### [WHAT YOU NEED TO DO]
Output the data word for word. Begin at its first line and end at the line with "U2: UTC386 -> LM386".

### [THE INPUT]
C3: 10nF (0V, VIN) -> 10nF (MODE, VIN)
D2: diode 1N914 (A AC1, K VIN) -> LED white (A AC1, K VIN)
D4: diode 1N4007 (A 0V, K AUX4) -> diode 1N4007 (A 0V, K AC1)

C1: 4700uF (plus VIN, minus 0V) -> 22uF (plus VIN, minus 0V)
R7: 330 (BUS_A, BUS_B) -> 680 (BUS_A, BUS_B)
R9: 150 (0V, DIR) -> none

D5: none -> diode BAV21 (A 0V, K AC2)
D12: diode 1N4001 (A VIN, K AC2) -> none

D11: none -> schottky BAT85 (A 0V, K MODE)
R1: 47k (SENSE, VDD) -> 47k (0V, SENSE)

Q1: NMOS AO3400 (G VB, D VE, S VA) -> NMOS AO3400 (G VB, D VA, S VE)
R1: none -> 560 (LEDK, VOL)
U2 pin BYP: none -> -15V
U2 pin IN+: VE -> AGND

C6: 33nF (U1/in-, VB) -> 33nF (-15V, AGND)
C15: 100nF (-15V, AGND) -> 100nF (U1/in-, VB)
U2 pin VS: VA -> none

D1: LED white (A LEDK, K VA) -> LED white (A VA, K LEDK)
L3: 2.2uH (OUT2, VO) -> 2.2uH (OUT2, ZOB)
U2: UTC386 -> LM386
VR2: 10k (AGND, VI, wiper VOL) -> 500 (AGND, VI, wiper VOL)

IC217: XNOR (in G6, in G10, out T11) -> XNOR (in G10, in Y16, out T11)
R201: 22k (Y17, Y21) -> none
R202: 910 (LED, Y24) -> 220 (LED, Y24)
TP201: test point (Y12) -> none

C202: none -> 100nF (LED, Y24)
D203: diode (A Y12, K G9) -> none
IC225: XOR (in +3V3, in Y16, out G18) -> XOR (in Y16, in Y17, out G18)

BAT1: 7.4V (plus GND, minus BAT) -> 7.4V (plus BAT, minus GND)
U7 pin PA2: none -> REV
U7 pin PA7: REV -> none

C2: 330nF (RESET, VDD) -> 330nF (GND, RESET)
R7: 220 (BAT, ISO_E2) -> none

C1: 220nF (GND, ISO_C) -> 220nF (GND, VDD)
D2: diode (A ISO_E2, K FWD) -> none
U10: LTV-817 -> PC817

### [ANSWER FOR THE TASK]
C3: 10nF (0V, VIN) -> 10nF (MODE, VIN)
D2: diode 1N914 (A AC1, K VIN) -> LED white (A AC1, K VIN)
D4: diode 1N4007 (A 0V, K AUX4) -> diode 1N4007 (A 0V, K AC1)

C1: 4700uF (plus VIN, minus 0V) -> 22uF (plus VIN, minus 0V)
R7: 330 (BUS_A, BUS_B) -> 680 (BUS_A, BUS_B)
R9: 150 (0V, DIR) -> none

D5: none -> diode BAV21 (A 0V, K AC2)
D12: diode 1N4001 (A VIN, K AC2) -> none

D11: none -> schottky BAT85 (A 0V, K MODE)
R1: 47k (SENSE, VDD) -> 47k (0V, SENSE)

Q1: NMOS AO3400 (G VB, D VE, S VA) -> NMOS AO3400 (G VB, D VA, S VE)
R1: none -> 560 (LEDK, VOL)
U2 pin BYP: none -> -15V
U2 pin IN+: VE -> AGND

C6: 33nF (U1/in-, VB) -> 33nF (-15V, AGND)
C15: 100nF (-15V, AGND) -> 100nF (U1/in-, VB)
U2 pin VS: VA -> none

D1: LED white (A LEDK, K VA) -> LED white (A VA, K LEDK)
L3: 2.2uH (OUT2, VO) -> 2.2uH (OUT2, ZOB)
U2: UTC386 -> LM386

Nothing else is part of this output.